* _TASK_:
Write out, word for word, the line that contains "(628, 375) = (298, 192): white" and each line after it down to the last line of the data below. Include nothing more.

=== GIVEN DATA ===

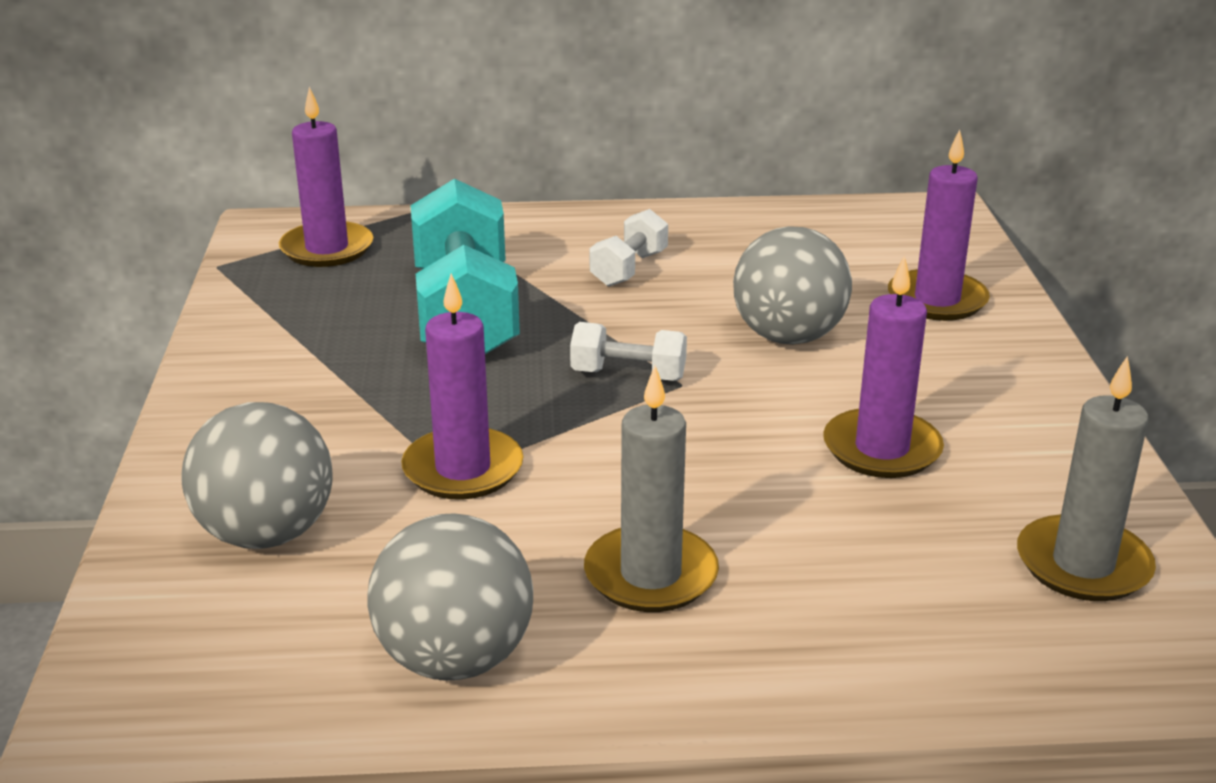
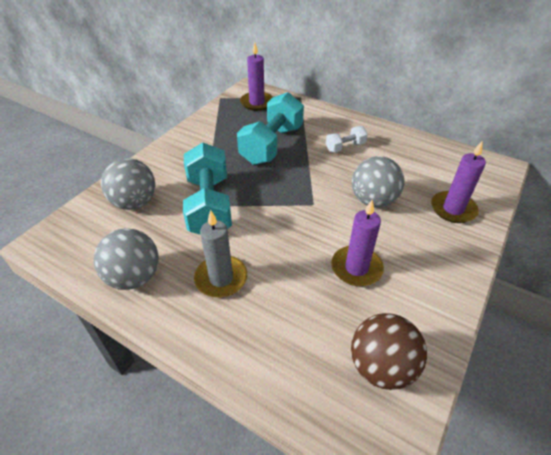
camera: 35 degrees right, 15 degrees up
(463, 469) = (209, 206): purple candle -> turquoise dumbbell
(628, 375) = (298, 192): white dumbbell -> none
(1083, 564) = (381, 367): grey candle -> brown ball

===

* _YOUR RESPONSE_:
(628, 375) = (298, 192): white dumbbell -> none
(1083, 564) = (381, 367): grey candle -> brown ball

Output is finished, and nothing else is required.